■ **WORK TO DO**:
Extract every line of text in the material below, copying each one word for word. Leave the pictures out.

(Spatial reasoning data based on images)
-- begin --

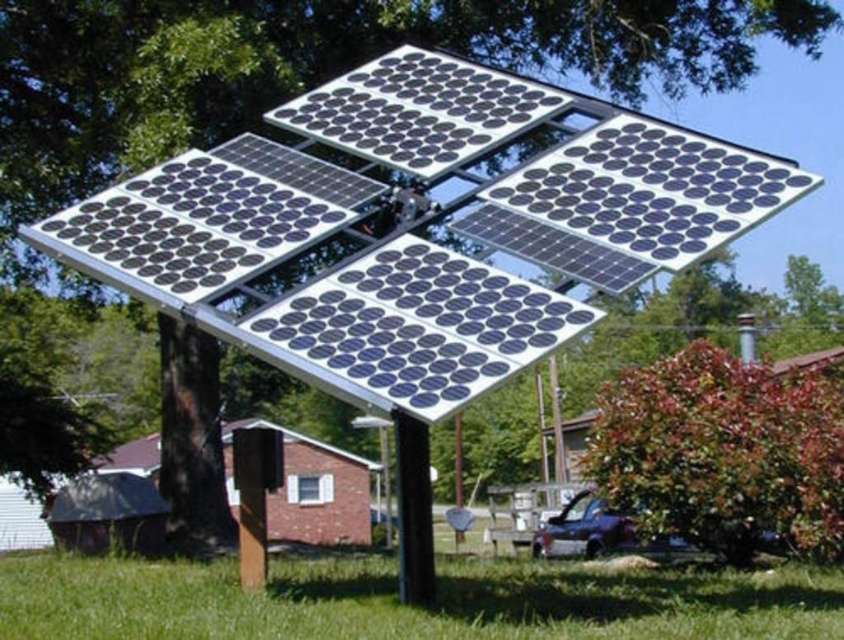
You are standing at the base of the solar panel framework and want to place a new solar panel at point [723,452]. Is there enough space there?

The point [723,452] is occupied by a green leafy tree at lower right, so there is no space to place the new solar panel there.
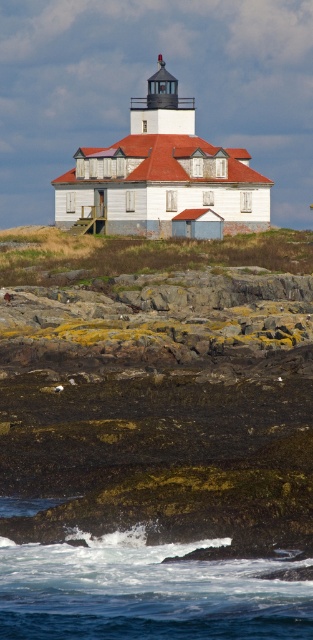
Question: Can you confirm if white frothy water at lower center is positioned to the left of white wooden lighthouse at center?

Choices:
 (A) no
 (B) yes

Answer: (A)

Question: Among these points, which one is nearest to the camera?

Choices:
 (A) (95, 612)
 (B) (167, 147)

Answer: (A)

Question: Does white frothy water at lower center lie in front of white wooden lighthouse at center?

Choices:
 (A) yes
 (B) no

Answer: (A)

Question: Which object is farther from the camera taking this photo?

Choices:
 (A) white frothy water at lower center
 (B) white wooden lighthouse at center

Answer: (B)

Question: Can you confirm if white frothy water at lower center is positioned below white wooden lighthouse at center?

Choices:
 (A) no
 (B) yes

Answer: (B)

-- end --

■ **TASK SOLUTION**:
You are standing at the base of the solar panel framework and want to place a new solar panel at point [723,452]. Is there enough space there?

The point [723,452] is occupied by a green leafy tree at lower right, so there is no space to place the new solar panel there.
Question: Can you confirm if white frothy water at lower center is positioned to the left of white wooden lighthouse at center?

Choices:
 (A) no
 (B) yes

Answer: (A)

Question: Among these points, which one is nearest to the camera?

Choices:
 (A) (95, 612)
 (B) (167, 147)

Answer: (A)

Question: Does white frothy water at lower center lie in front of white wooden lighthouse at center?

Choices:
 (A) yes
 (B) no

Answer: (A)

Question: Which object is farther from the camera taking this photo?

Choices:
 (A) white frothy water at lower center
 (B) white wooden lighthouse at center

Answer: (B)

Question: Can you confirm if white frothy water at lower center is positioned below white wooden lighthouse at center?

Choices:
 (A) no
 (B) yes

Answer: (B)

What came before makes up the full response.